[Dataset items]
%%
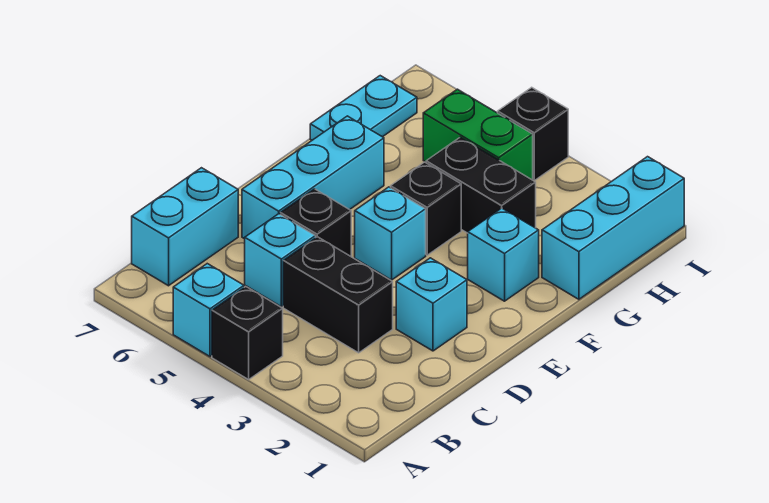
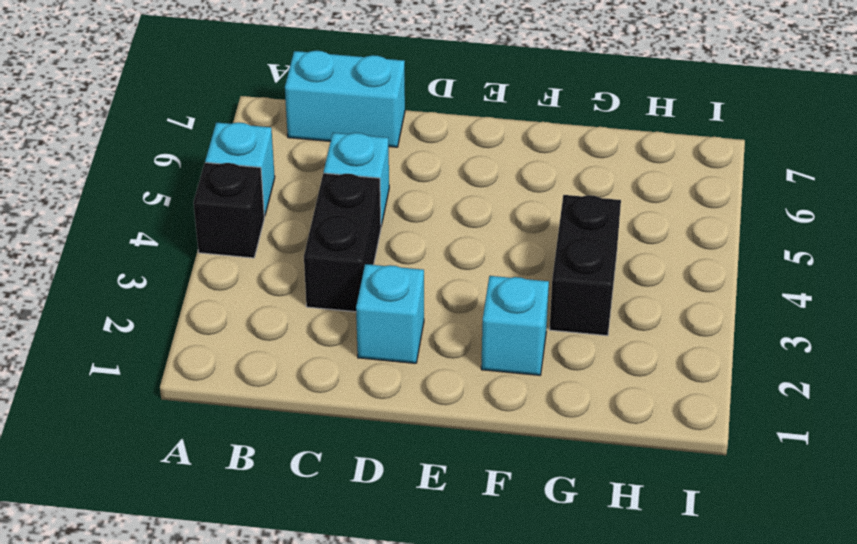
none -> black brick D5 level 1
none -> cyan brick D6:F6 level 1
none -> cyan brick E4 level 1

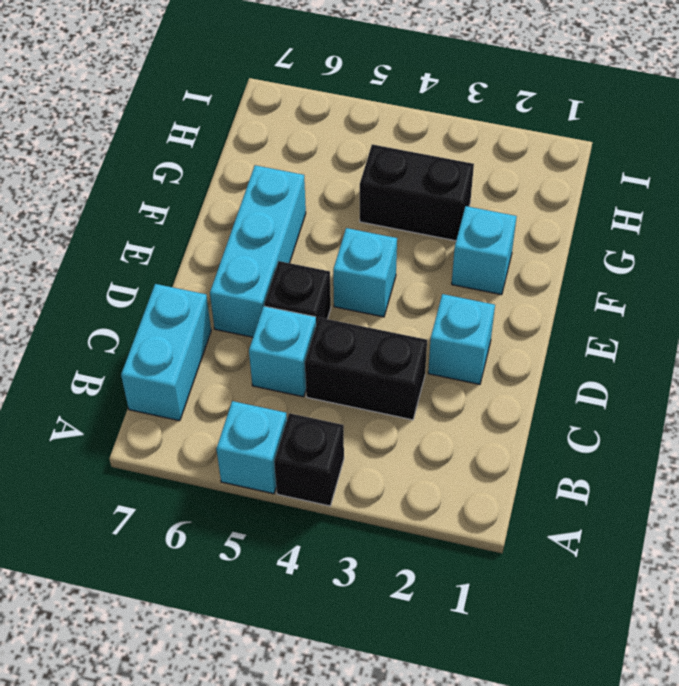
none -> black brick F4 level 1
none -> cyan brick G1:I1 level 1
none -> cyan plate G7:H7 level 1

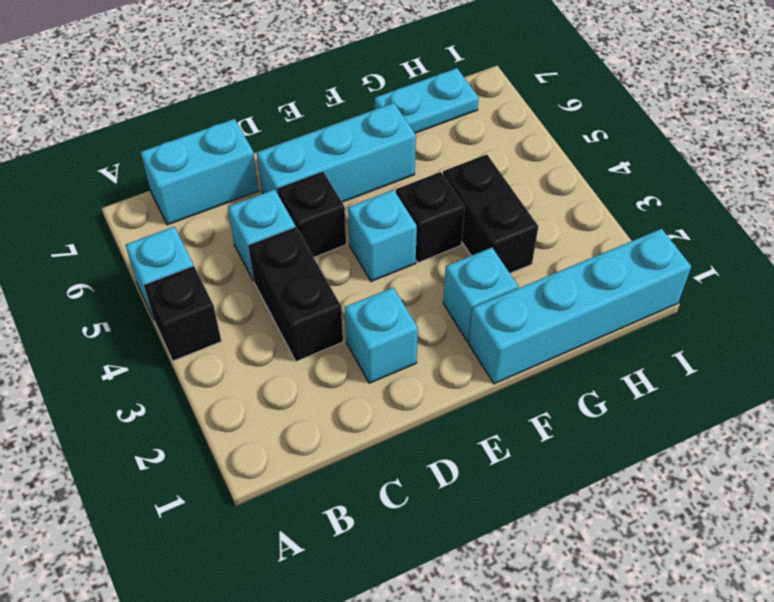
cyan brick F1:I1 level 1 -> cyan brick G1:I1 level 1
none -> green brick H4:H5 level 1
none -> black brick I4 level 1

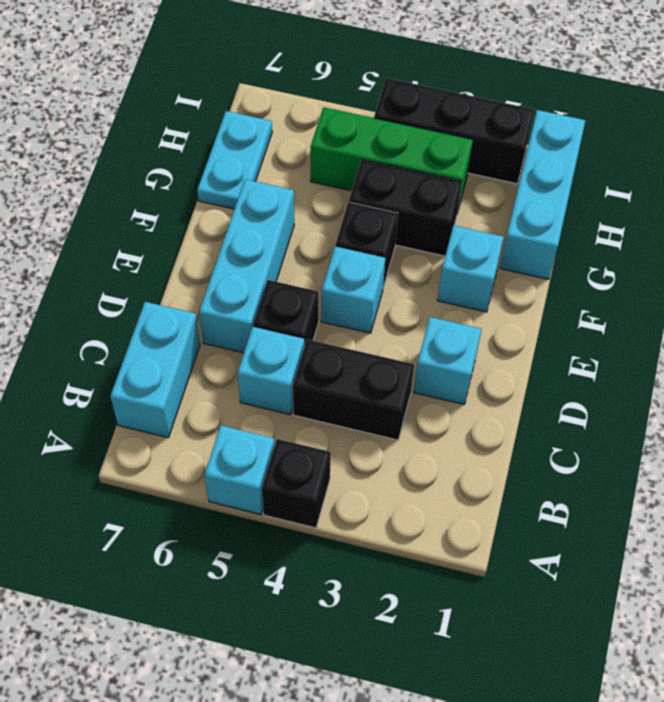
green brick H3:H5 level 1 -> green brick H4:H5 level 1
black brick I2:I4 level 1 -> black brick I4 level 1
%%
%%
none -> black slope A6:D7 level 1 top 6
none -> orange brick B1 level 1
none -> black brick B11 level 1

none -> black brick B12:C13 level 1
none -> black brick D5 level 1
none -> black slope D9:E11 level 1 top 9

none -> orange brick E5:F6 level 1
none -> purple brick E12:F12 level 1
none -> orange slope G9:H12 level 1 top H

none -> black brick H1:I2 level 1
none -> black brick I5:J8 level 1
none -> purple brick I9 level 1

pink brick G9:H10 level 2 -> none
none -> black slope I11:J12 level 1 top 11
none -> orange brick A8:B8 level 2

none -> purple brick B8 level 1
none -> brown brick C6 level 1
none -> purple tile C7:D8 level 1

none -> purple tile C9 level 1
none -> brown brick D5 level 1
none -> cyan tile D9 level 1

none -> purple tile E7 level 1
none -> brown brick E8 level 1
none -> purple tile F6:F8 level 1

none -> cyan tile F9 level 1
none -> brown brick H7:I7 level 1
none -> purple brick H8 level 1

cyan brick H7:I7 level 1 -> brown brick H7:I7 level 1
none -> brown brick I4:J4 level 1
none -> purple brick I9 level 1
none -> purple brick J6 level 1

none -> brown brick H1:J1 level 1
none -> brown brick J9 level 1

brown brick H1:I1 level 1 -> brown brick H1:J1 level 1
%%
%%
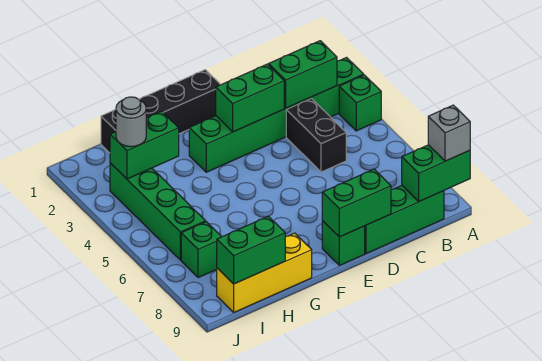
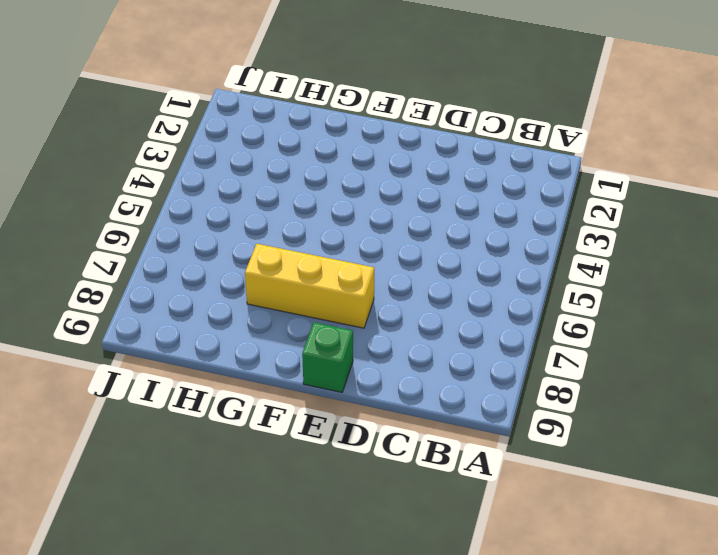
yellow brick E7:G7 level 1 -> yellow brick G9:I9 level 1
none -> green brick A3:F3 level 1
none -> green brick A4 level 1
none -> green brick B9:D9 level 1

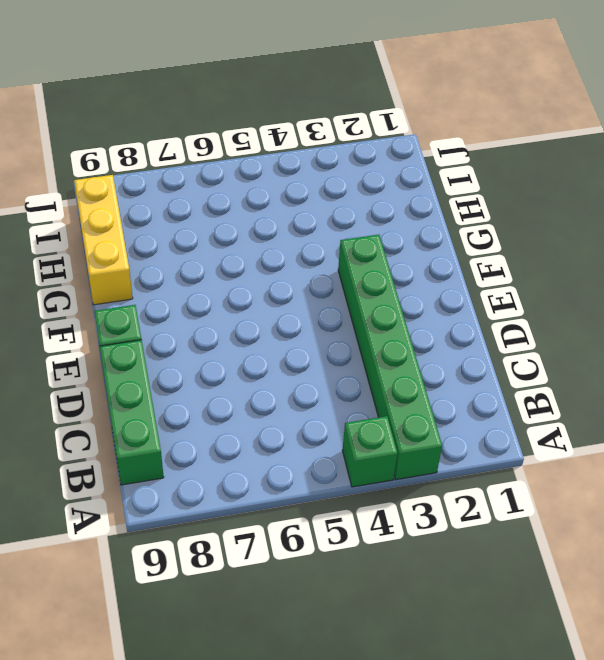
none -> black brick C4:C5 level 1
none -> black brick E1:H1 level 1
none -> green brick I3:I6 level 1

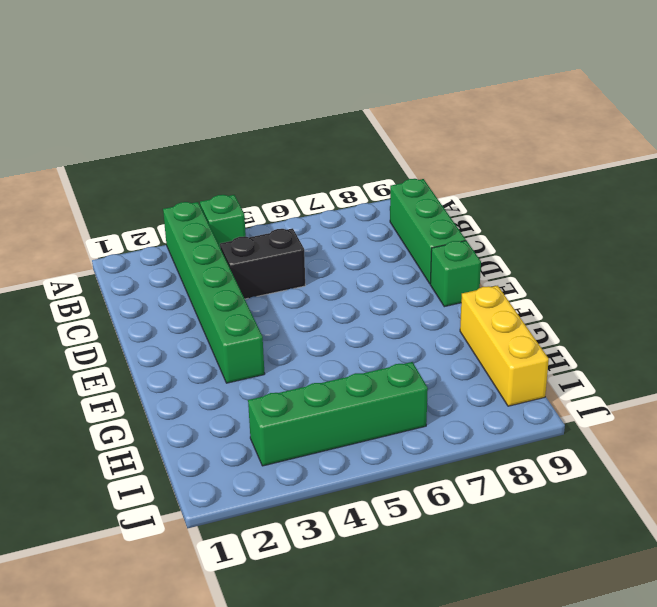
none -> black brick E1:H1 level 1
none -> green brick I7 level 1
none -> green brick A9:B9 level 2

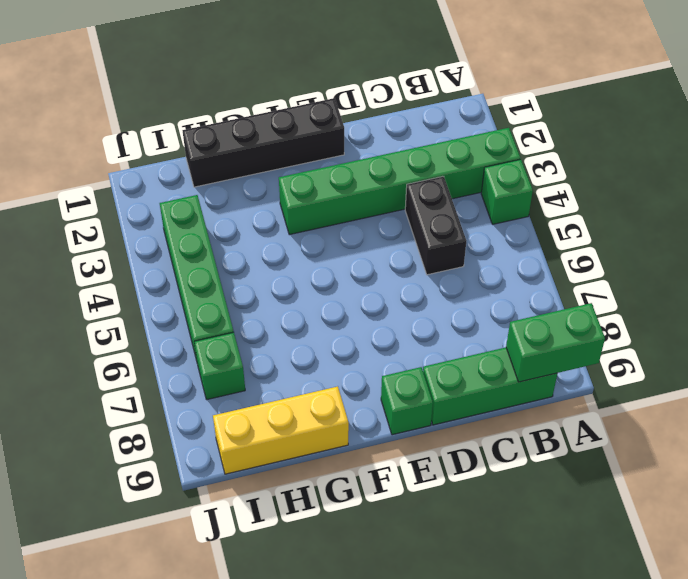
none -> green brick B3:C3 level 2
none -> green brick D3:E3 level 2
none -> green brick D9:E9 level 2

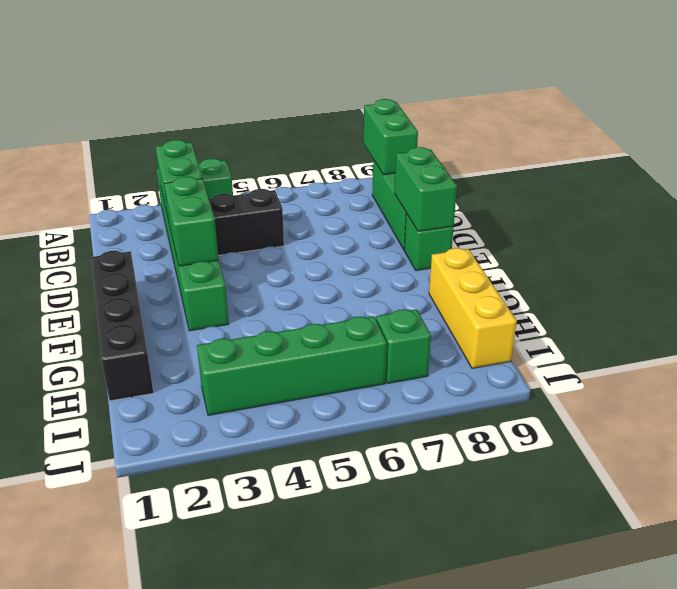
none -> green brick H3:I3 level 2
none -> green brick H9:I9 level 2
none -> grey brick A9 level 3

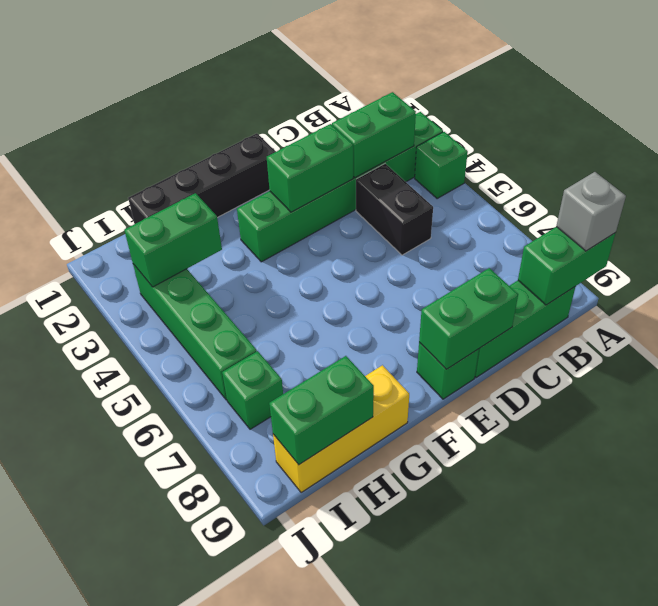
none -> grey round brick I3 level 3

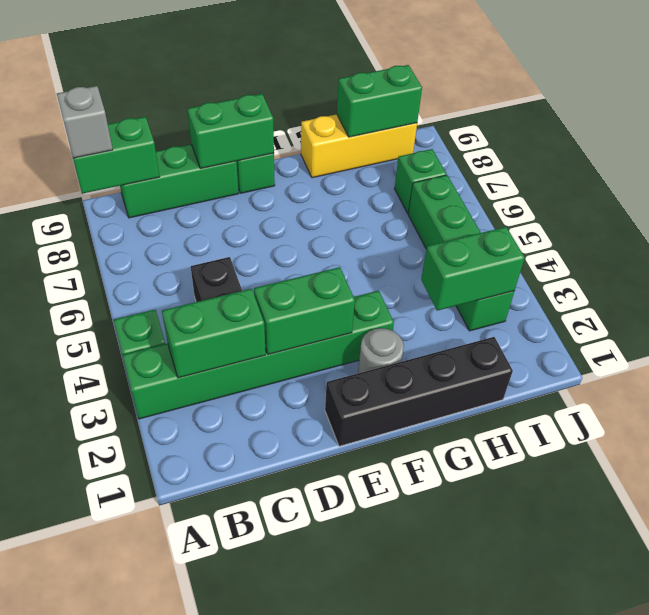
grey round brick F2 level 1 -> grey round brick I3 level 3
%%
- About this task: Among the entries above, take the line with "none -> cyan brick G1:I1 level 1", the line with "black brick I2:I4", and all the lines between them, and restate them word for word without pictures.

- Result:
none -> cyan brick G1:I1 level 1
none -> cyan plate G7:H7 level 1

cyan brick F1:I1 level 1 -> cyan brick G1:I1 level 1
none -> green brick H4:H5 level 1
none -> black brick I4 level 1

green brick H3:H5 level 1 -> green brick H4:H5 level 1
black brick I2:I4 level 1 -> black brick I4 level 1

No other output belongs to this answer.